* _Problem description_
Once every line below has been checked for "blue", give only the number of lines that have it.

* _Entries shown_
========================

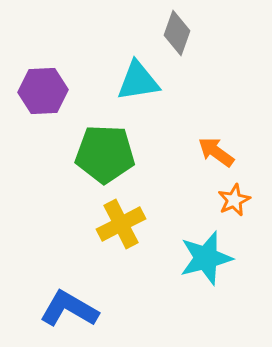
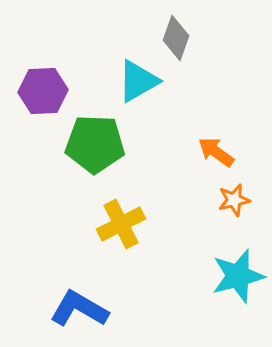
gray diamond: moved 1 px left, 5 px down
cyan triangle: rotated 21 degrees counterclockwise
green pentagon: moved 10 px left, 10 px up
orange star: rotated 12 degrees clockwise
cyan star: moved 32 px right, 18 px down
blue L-shape: moved 10 px right
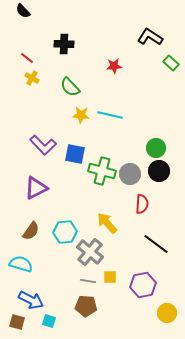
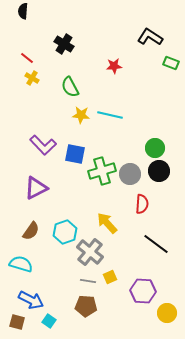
black semicircle: rotated 49 degrees clockwise
black cross: rotated 30 degrees clockwise
green rectangle: rotated 21 degrees counterclockwise
green semicircle: rotated 15 degrees clockwise
green circle: moved 1 px left
green cross: rotated 32 degrees counterclockwise
cyan hexagon: rotated 15 degrees counterclockwise
yellow square: rotated 24 degrees counterclockwise
purple hexagon: moved 6 px down; rotated 15 degrees clockwise
cyan square: rotated 16 degrees clockwise
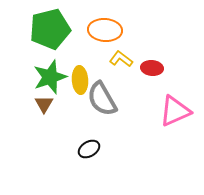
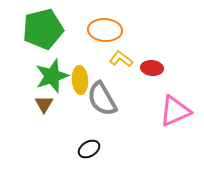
green pentagon: moved 7 px left
green star: moved 2 px right, 1 px up
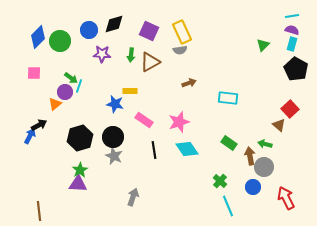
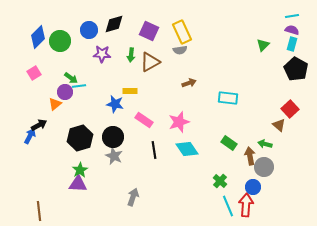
pink square at (34, 73): rotated 32 degrees counterclockwise
cyan line at (79, 86): rotated 64 degrees clockwise
red arrow at (286, 198): moved 40 px left, 7 px down; rotated 30 degrees clockwise
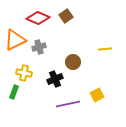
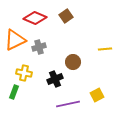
red diamond: moved 3 px left
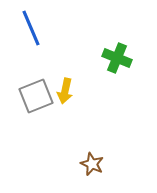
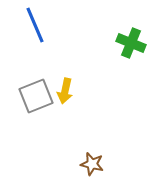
blue line: moved 4 px right, 3 px up
green cross: moved 14 px right, 15 px up
brown star: rotated 10 degrees counterclockwise
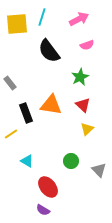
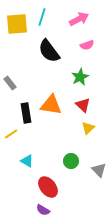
black rectangle: rotated 12 degrees clockwise
yellow triangle: moved 1 px right, 1 px up
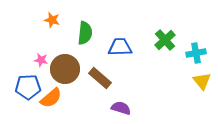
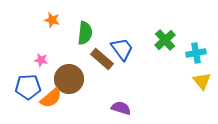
blue trapezoid: moved 2 px right, 2 px down; rotated 55 degrees clockwise
brown circle: moved 4 px right, 10 px down
brown rectangle: moved 2 px right, 19 px up
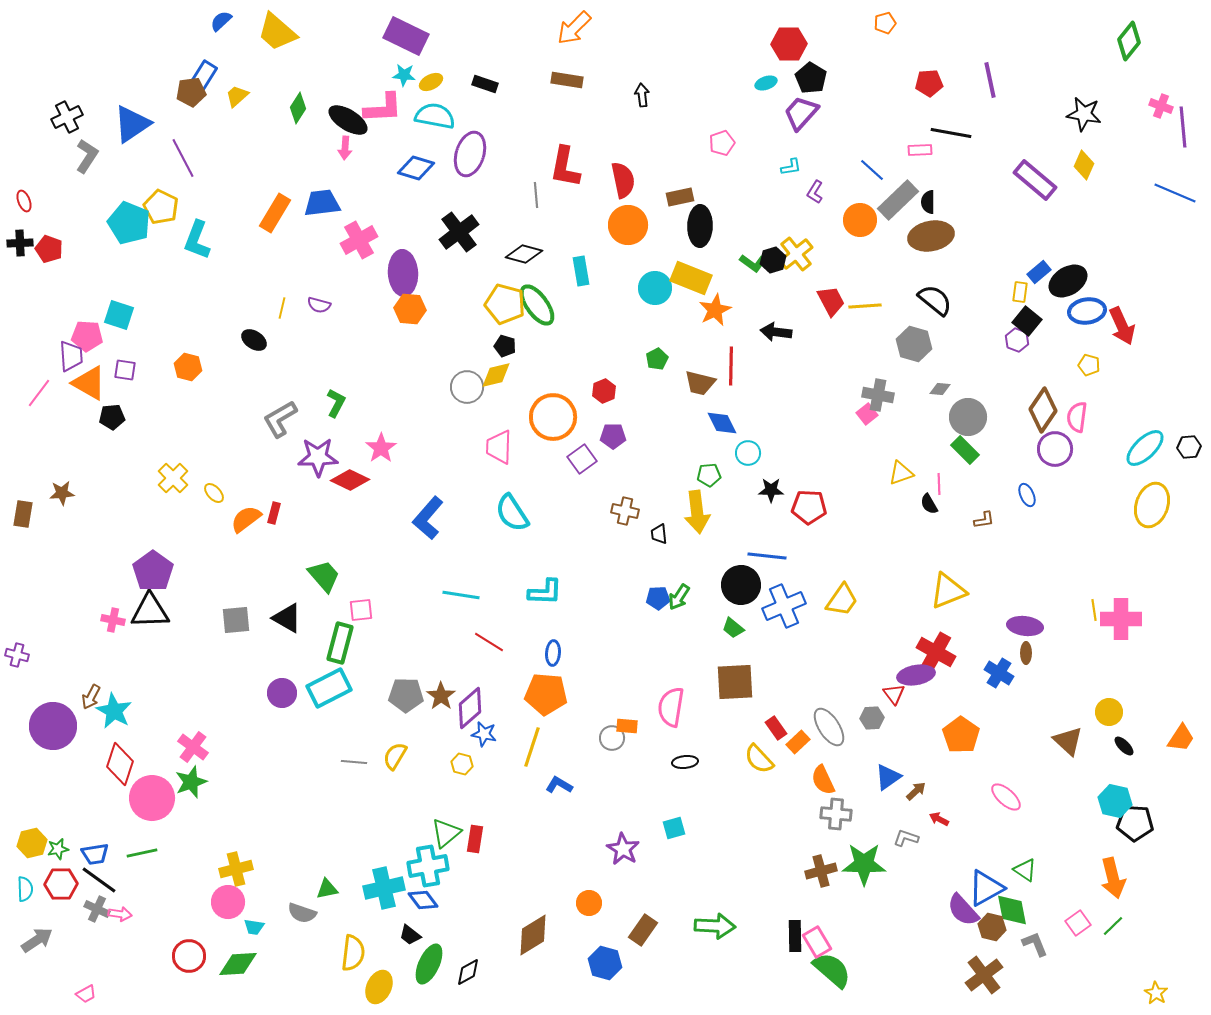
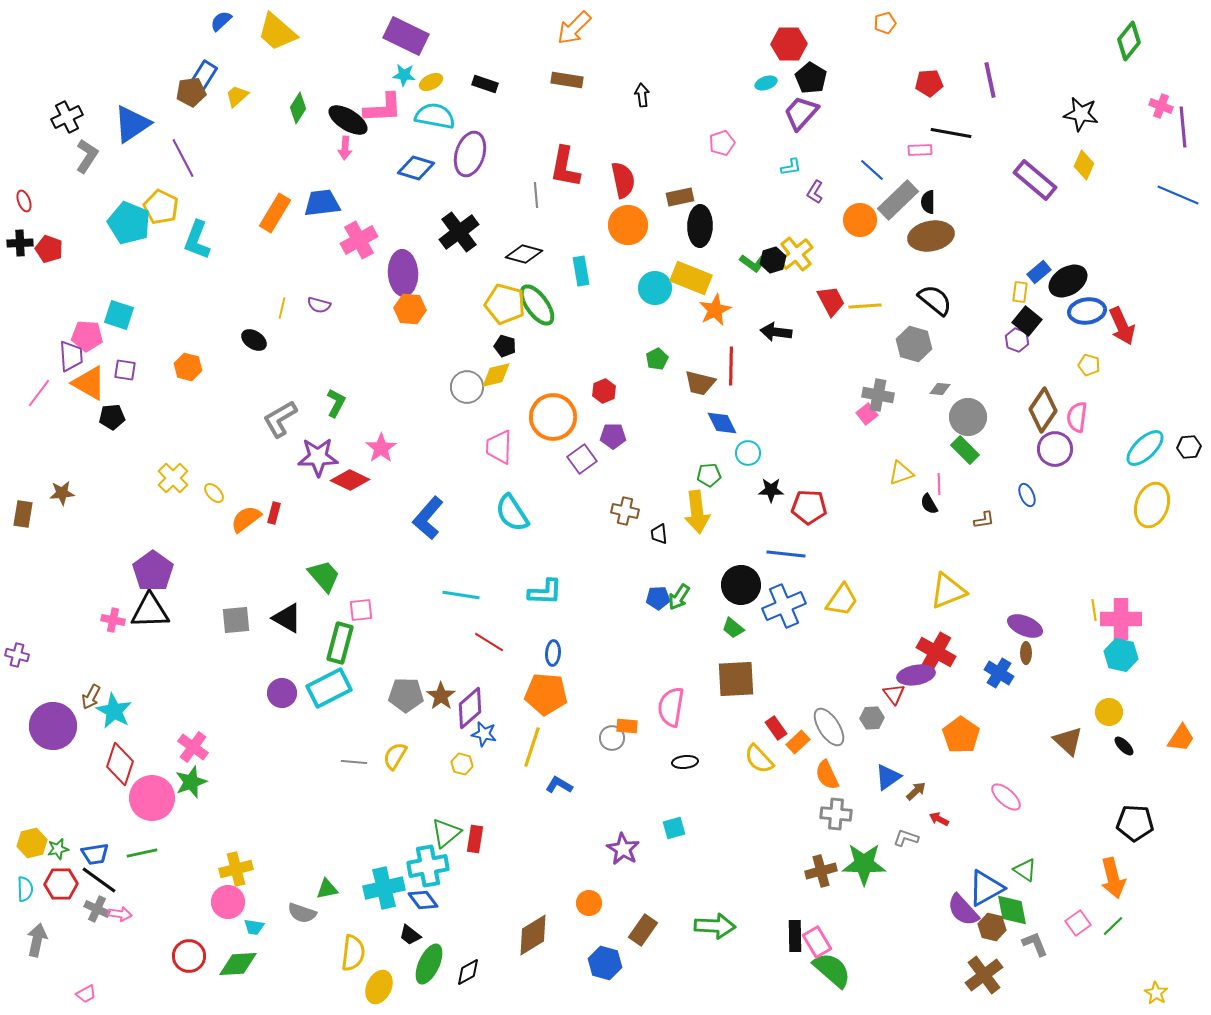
black star at (1084, 114): moved 3 px left
blue line at (1175, 193): moved 3 px right, 2 px down
blue line at (767, 556): moved 19 px right, 2 px up
purple ellipse at (1025, 626): rotated 16 degrees clockwise
brown square at (735, 682): moved 1 px right, 3 px up
orange semicircle at (823, 780): moved 4 px right, 5 px up
cyan hexagon at (1115, 801): moved 6 px right, 146 px up
gray arrow at (37, 940): rotated 44 degrees counterclockwise
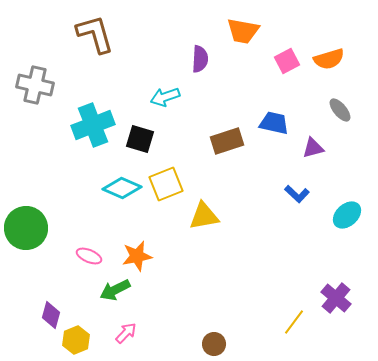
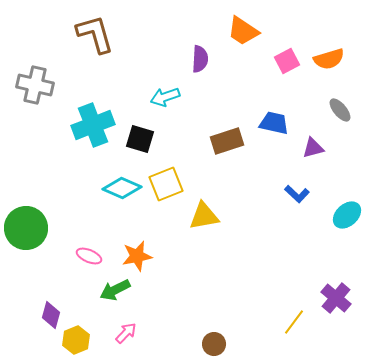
orange trapezoid: rotated 24 degrees clockwise
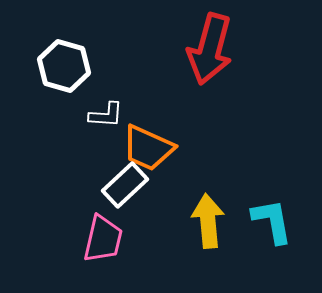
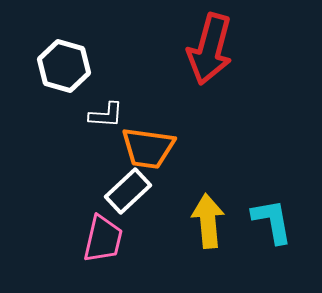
orange trapezoid: rotated 16 degrees counterclockwise
white rectangle: moved 3 px right, 6 px down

========================

* _Solution to this exercise_
5